● **The task**
Give back each line of the material that contains the word "brown".

● **Provided records**
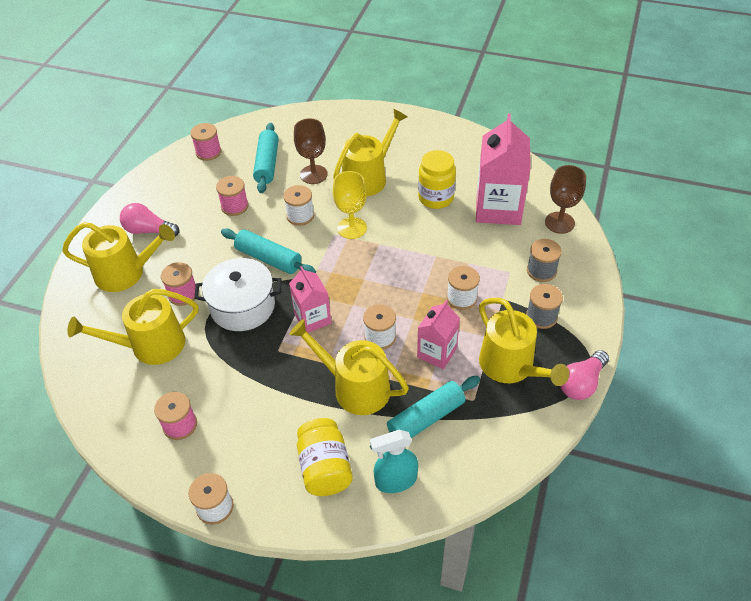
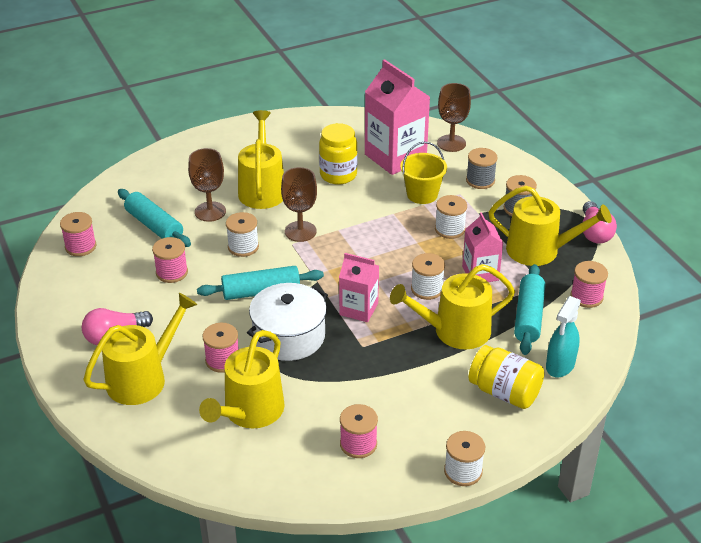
camera: 45 degrees left, 10 degrees down
(352, 228) = (300, 231): yellow goblet -> brown goblet
(478, 254) = (422, 194): none -> yellow bucket
(496, 437) = (586, 297): none -> pink spool

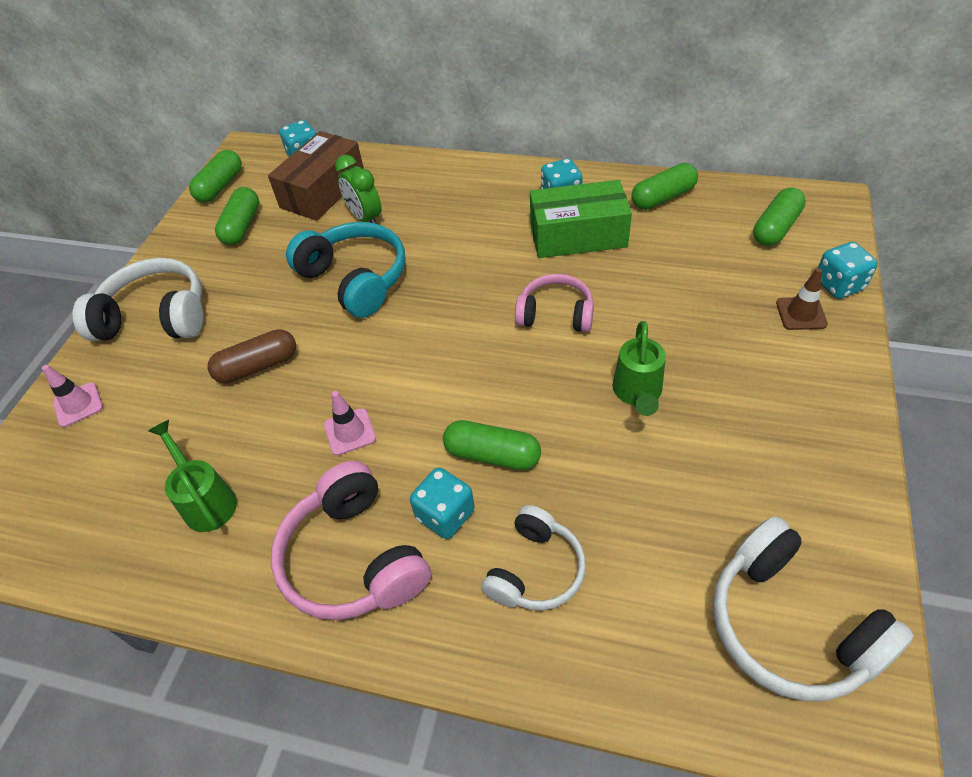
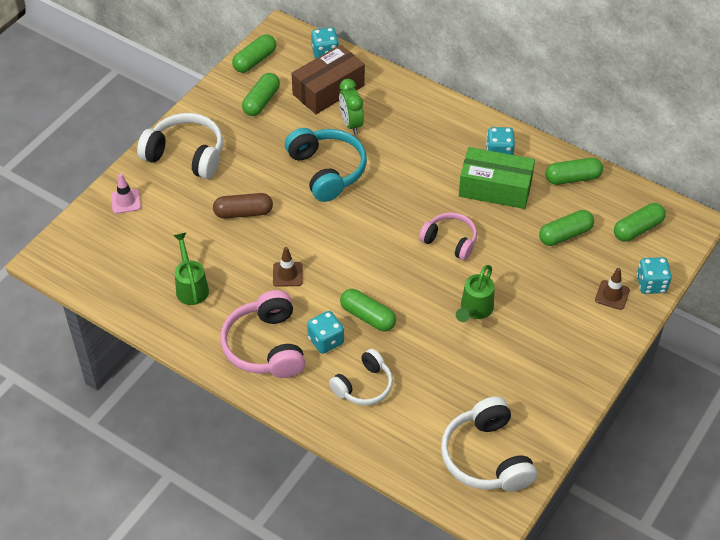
camera: 15 degrees right, 0 degrees up
(350, 432) = (287, 274): pink traffic cone -> brown traffic cone
(695, 261) = (565, 235): none -> green capsule

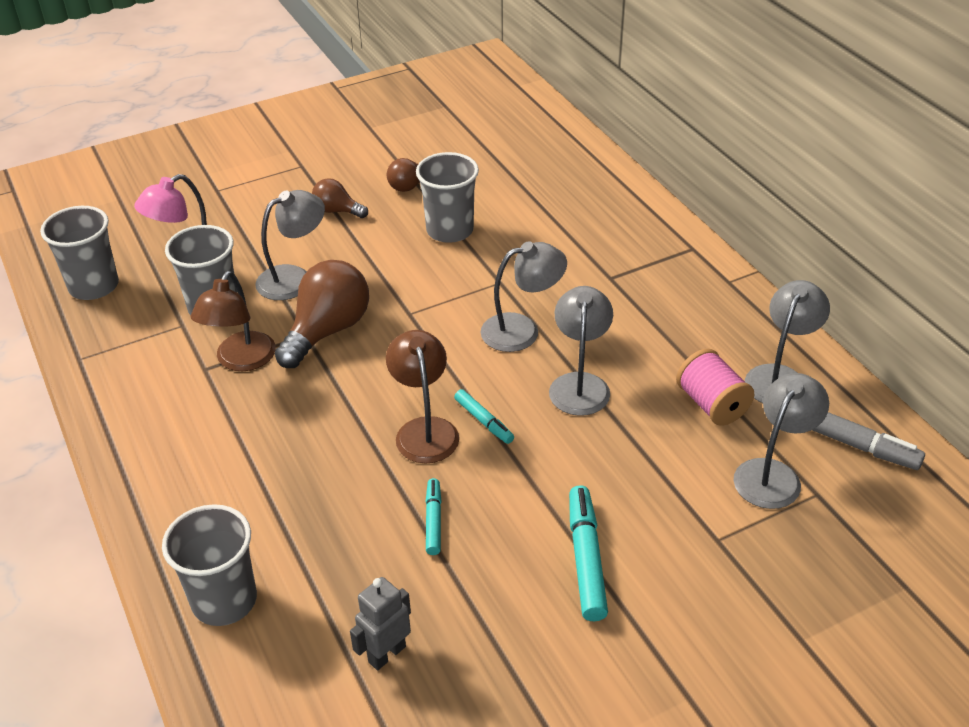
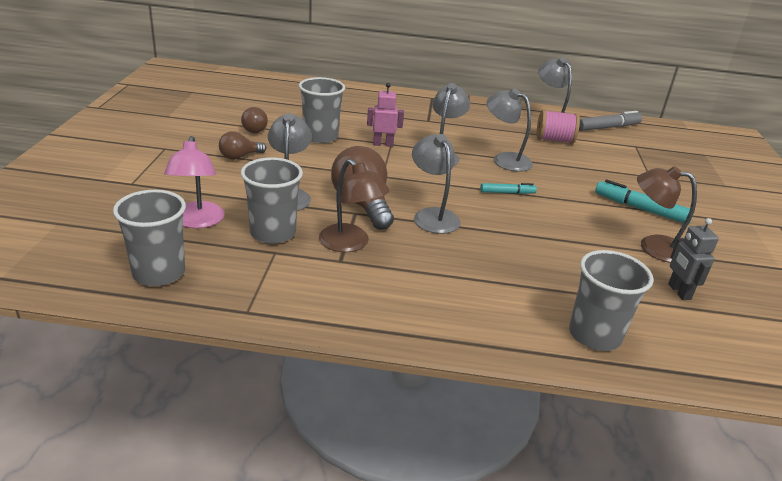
camera: 60 degrees left, 10 degrees down
(424, 430) = (496, 211): brown lamp -> brown lamp (653, 246)
(433, 520) = (577, 237): turquoise marker -> none
(491, 277) = (383, 144): none -> pink robot
(773, 474) = (615, 148): grey lamp -> grey lamp (432, 215)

● **Exercise response**
(352, 228) = (300, 231): yellow goblet -> brown goblet
(350, 432) = (287, 274): pink traffic cone -> brown traffic cone
(424, 430) = (496, 211): brown lamp -> brown lamp (653, 246)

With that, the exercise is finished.